**Task:**
Exactly as they appear, copy the lines of the listing from the one containing "(436, 245) = (535, 220): none" through the final line, both included, and nothing else.

--- START ---

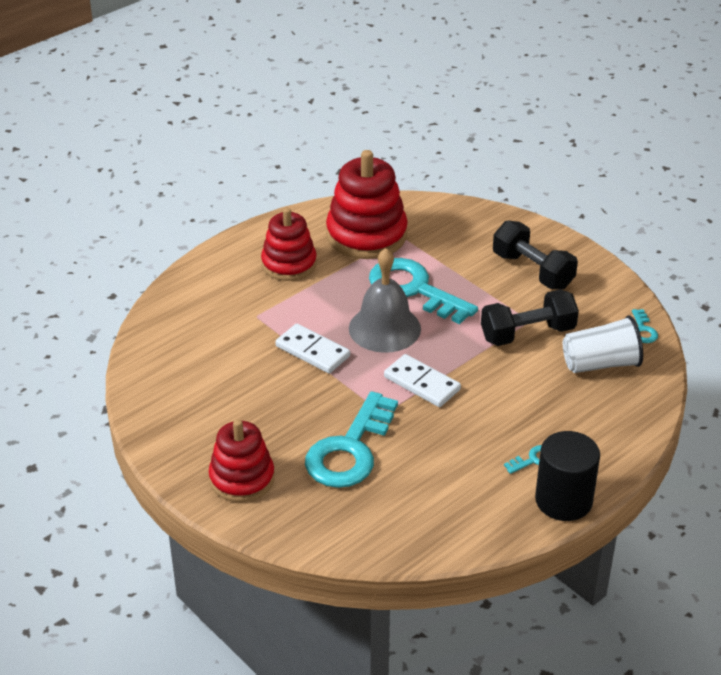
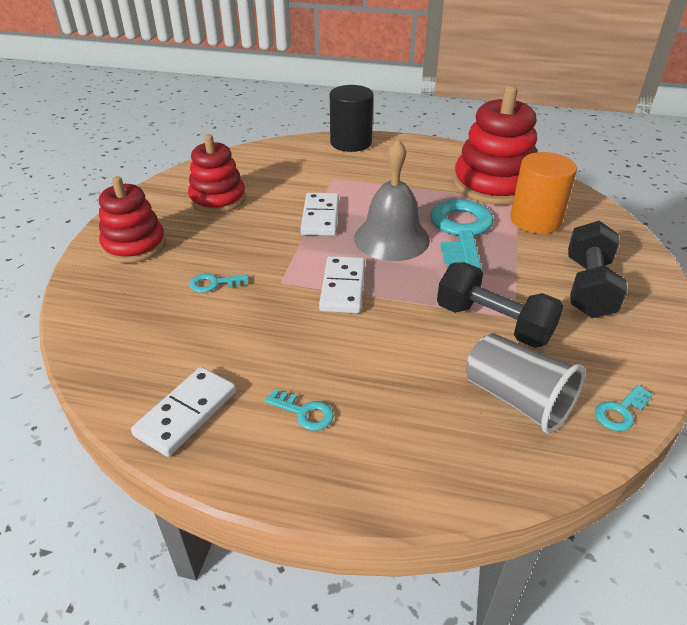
camera: 55 degrees right, 0 degrees up
(289, 264) = (409, 168): red stacking toy -> red stacking toy (218, 199)
(350, 450) = (214, 283): turquoise key -> turquoise key, size x0.41
(436, 245) = (535, 220): none -> orange cylinder
(488, 515) = (186, 413): none -> white domino
(563, 500) = (256, 468): black cylinder -> black cylinder (351, 143)
(600, 364) = (517, 399): white cup -> grey cup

--- END ---

**Reply to the exercise:**
(436, 245) = (535, 220): none -> orange cylinder
(488, 515) = (186, 413): none -> white domino
(563, 500) = (256, 468): black cylinder -> black cylinder (351, 143)
(600, 364) = (517, 399): white cup -> grey cup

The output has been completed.